(Stored data)
· · · ·

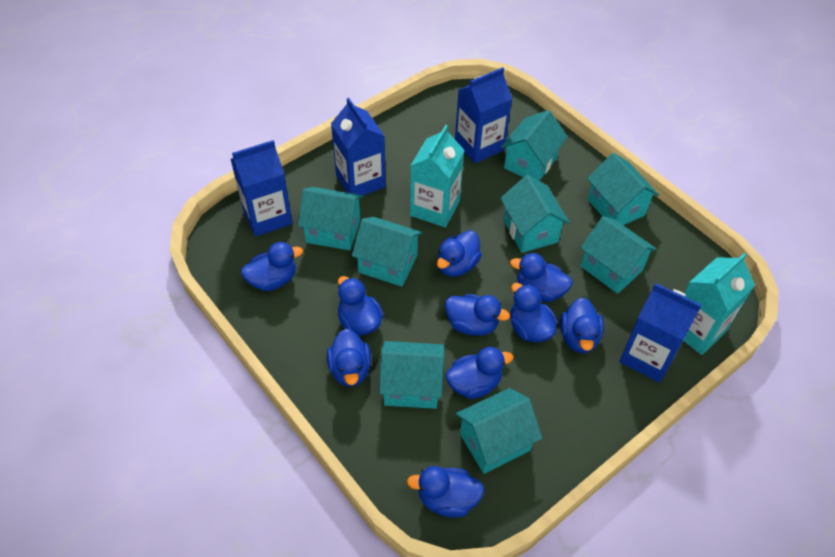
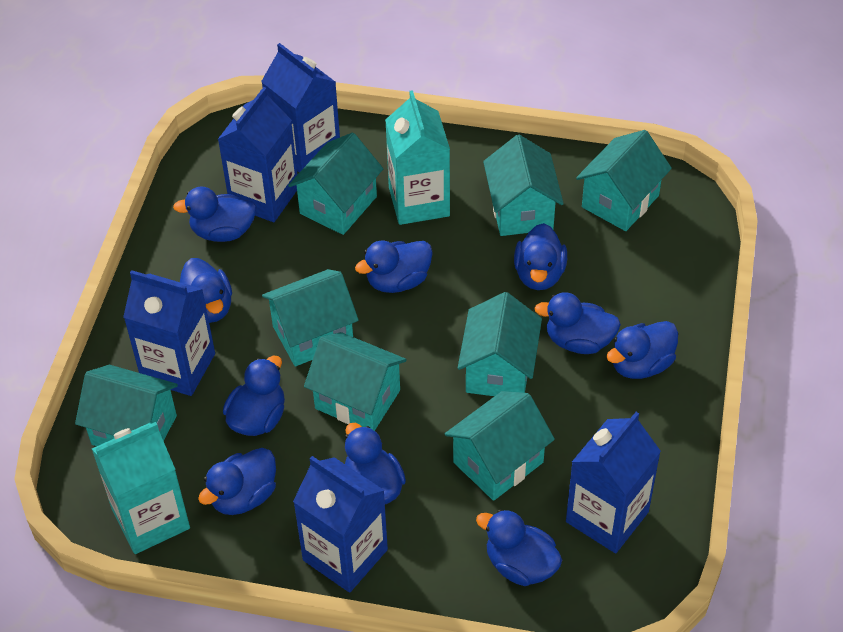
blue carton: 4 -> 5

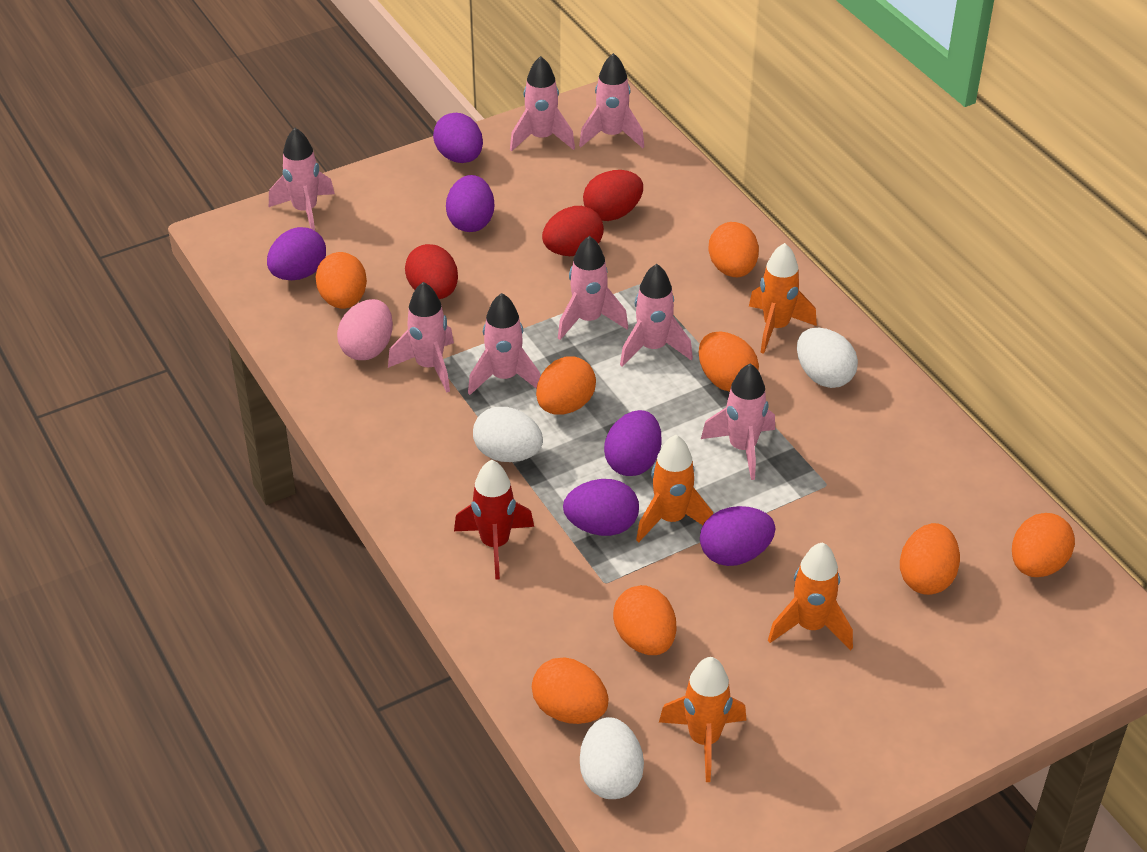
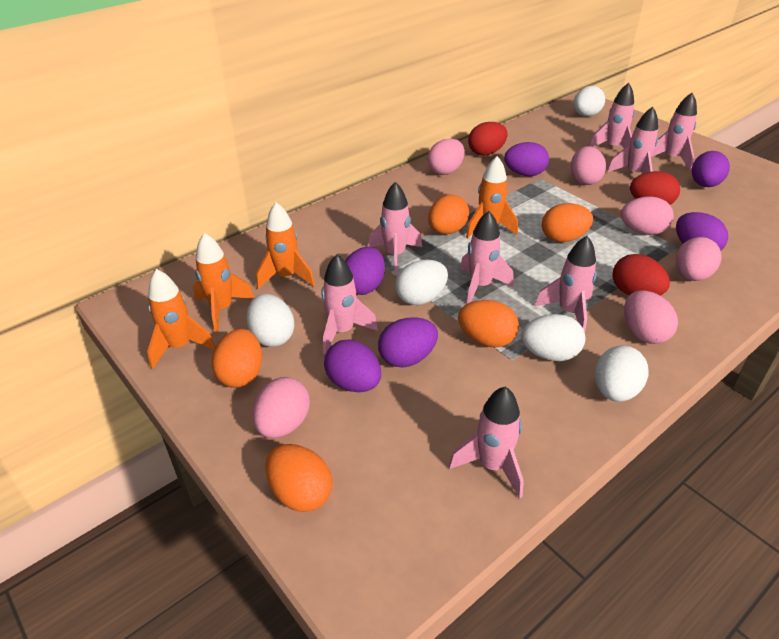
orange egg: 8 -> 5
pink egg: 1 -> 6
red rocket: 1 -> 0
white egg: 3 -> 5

· · · ·

*Requirement*
The records need to be restated word for word, minus any images.

*Final answer*
blue carton: 4 -> 5

orange egg: 8 -> 5
pink egg: 1 -> 6
red rocket: 1 -> 0
white egg: 3 -> 5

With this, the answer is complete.